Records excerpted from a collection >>
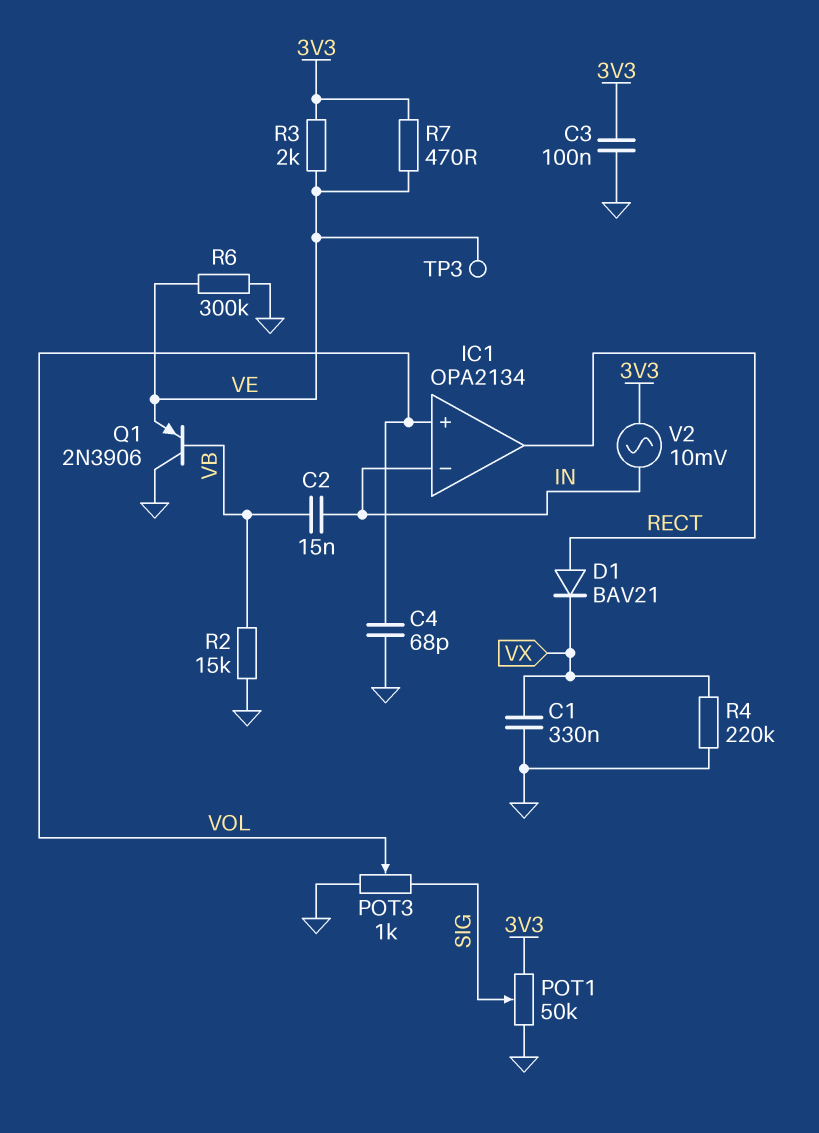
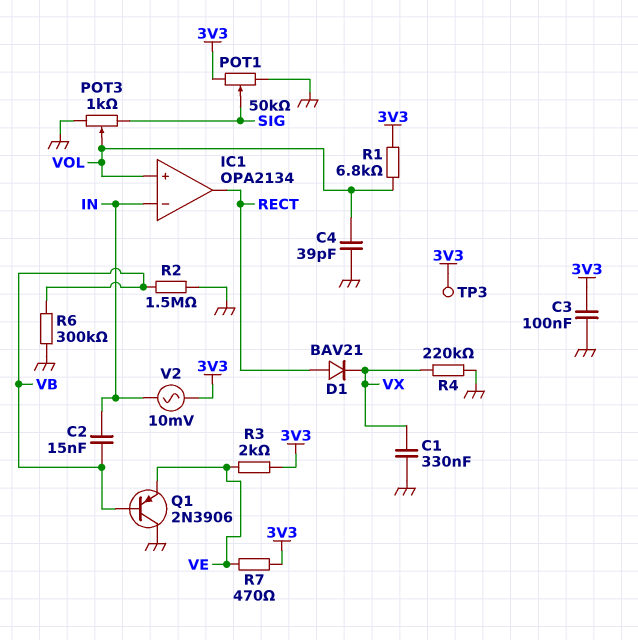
C4: 68pF (GND, VOL) -> 39pF (GND, VOL)
R1: none -> 6.8k (3V3, VOL)
R2: 15k (GND, VB) -> 1.5M (GND, VB)
R6: 300k (GND, VE) -> 300k (GND, VB)
TP3: test point (VE) -> test point (3V3)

Task to carry out >> Return the data exactly. Do not carry over any images.

Written response >>
C4: 68pF (GND, VOL) -> 39pF (GND, VOL)
R1: none -> 6.8k (3V3, VOL)
R2: 15k (GND, VB) -> 1.5M (GND, VB)
R6: 300k (GND, VE) -> 300k (GND, VB)
TP3: test point (VE) -> test point (3V3)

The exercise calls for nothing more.